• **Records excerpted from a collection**
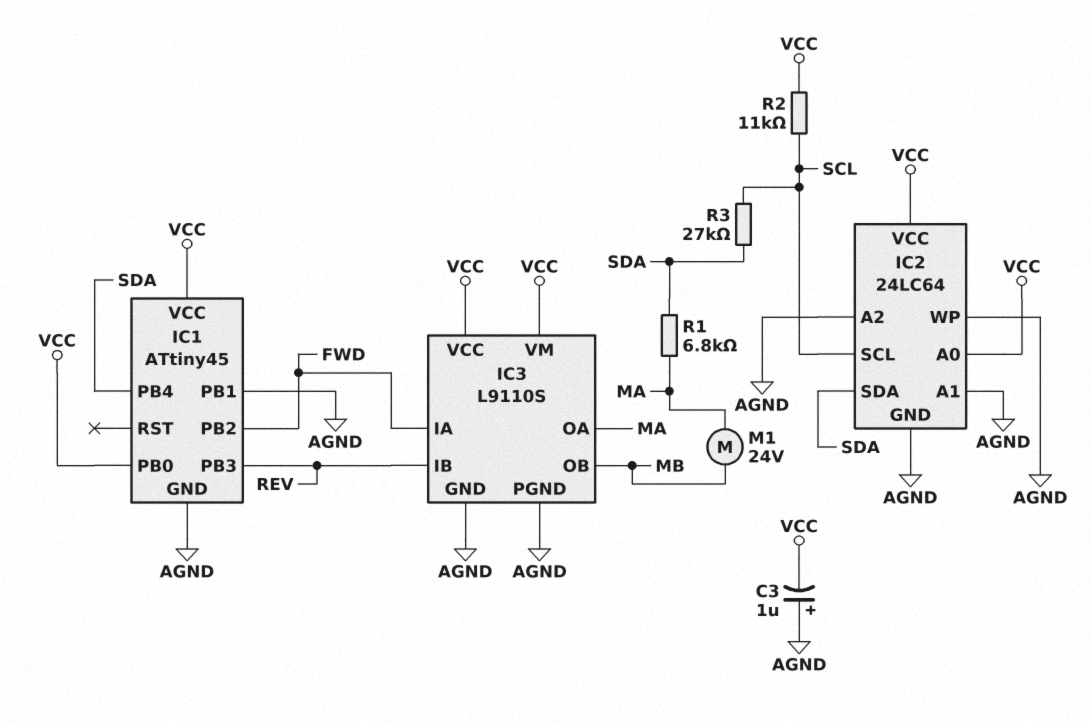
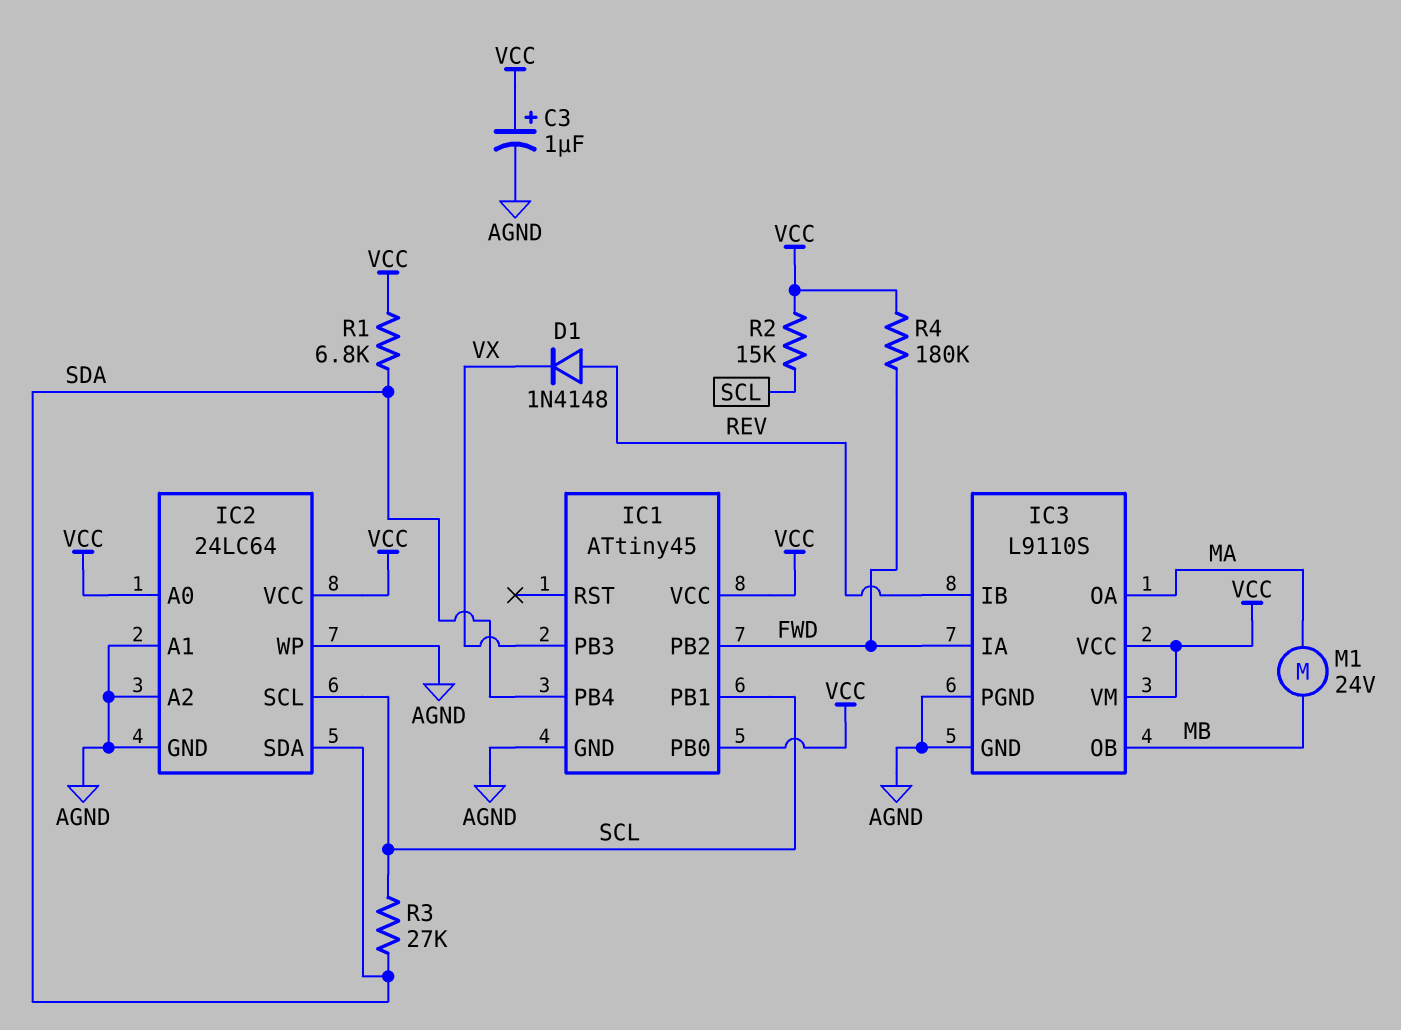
C3: 1uF (plus AGND, minus VCC) -> 1uF (plus VCC, minus AGND)
D1: none -> diode 1N4148 (A REV, K VX)
IC1 pin PB1: AGND -> SCL
IC1 pin PB3: REV -> VX
R1: 6.8k (MA, SDA) -> 6.8k (SDA, VCC)
R2: 11k (SCL, VCC) -> 15k (SCL, VCC)
R4: none -> 180k (FWD, VCC)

• **PROMPT**
In the data above, which lines include "none"? Return those lines.

• **EXERCISE RESPONSE**
D1: none -> diode 1N4148 (A REV, K VX)
R4: none -> 180k (FWD, VCC)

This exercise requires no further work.